(Task to carry out) Please transcribe the data that follows exactly as given, leaving out every picture.

(Data shown)
******

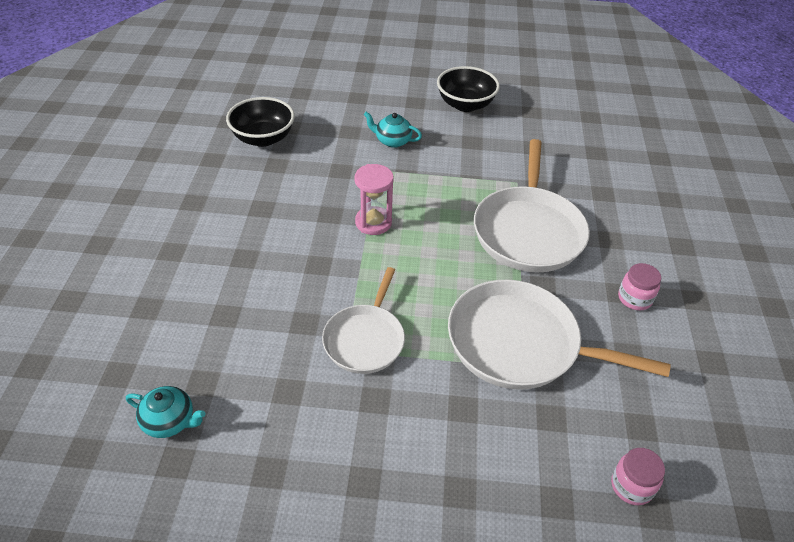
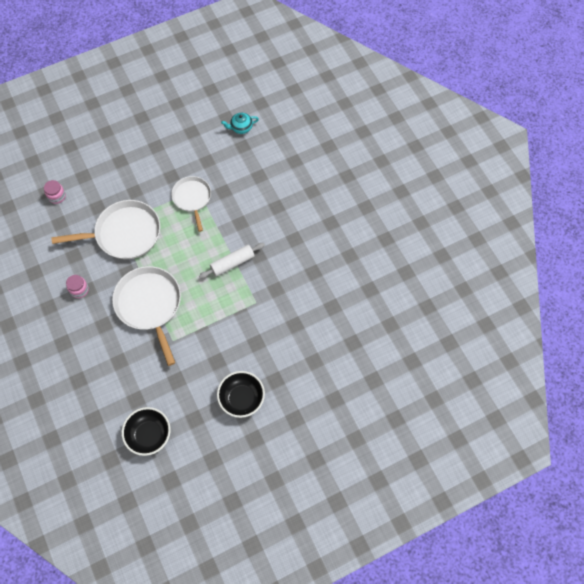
camera: 150 degrees right, 20 degrees up
(263, 138) = (338, 288): black bowl -> black bowl (149, 435)
(373, 222) = (232, 263): pink hourglass -> white rolling pin
(392, 141) = (264, 332): turquoise teapot -> none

******

(Solution for this task)
camera: 150 degrees right, 20 degrees up
(263, 138) = (338, 288): black bowl -> black bowl (149, 435)
(373, 222) = (232, 263): pink hourglass -> white rolling pin
(392, 141) = (264, 332): turquoise teapot -> none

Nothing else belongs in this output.